#### [WHAT IS EXPECTED]
Using the material below, print the line that contains "none -> pink round brick I7 level 1", the line that contains "red brick J1 level", and every line in between, exactly and nothing else.

#### [EXERCISE DATA]
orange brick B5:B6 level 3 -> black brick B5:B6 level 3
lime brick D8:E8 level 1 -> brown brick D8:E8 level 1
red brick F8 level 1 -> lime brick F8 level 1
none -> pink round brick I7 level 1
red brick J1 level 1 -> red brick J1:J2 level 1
==
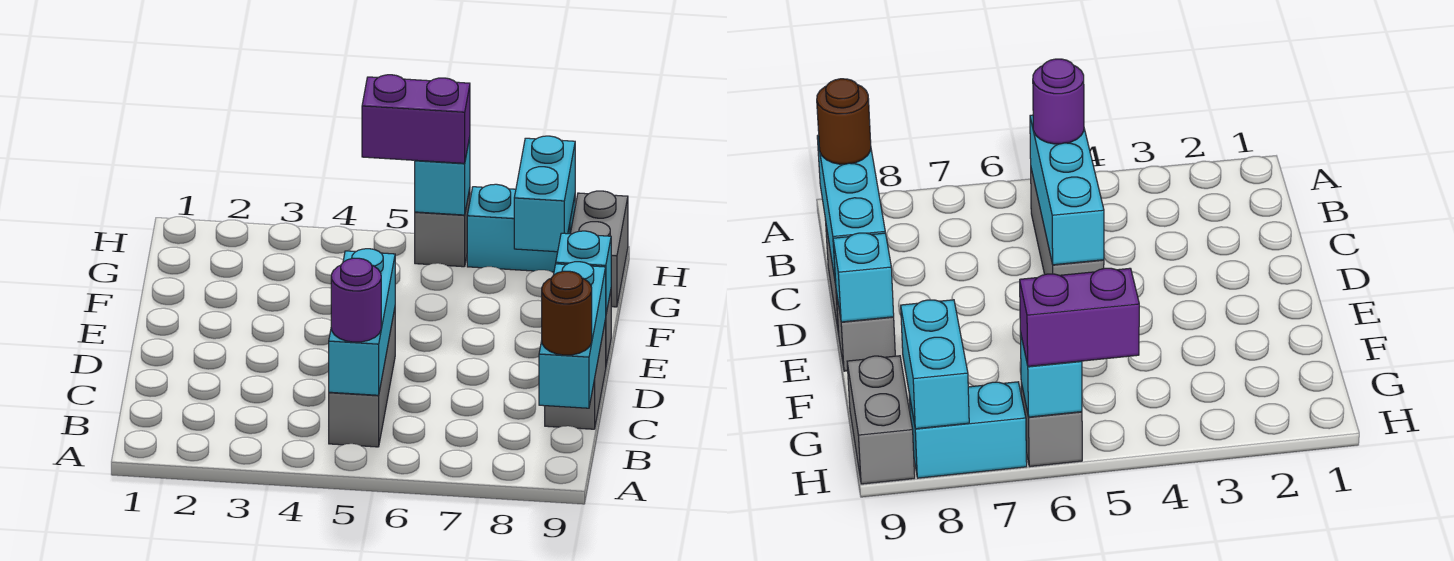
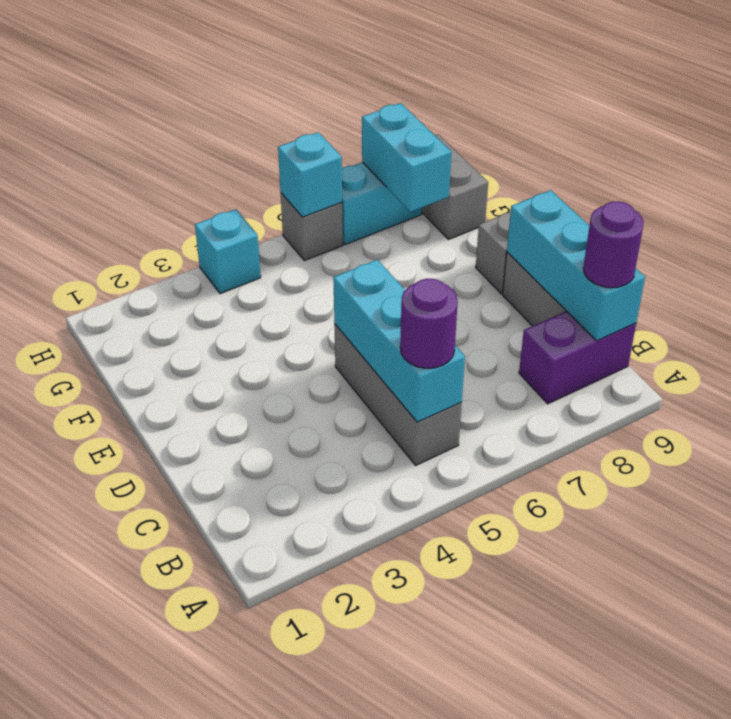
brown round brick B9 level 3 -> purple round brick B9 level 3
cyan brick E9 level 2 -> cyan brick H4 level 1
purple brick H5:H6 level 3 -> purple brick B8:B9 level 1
* * *
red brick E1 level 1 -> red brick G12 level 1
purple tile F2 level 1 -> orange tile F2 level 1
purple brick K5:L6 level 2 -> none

#### [WRITTEN ANSWER]
none -> pink round brick I7 level 1
red brick J1 level 1 -> red brick J1:J2 level 1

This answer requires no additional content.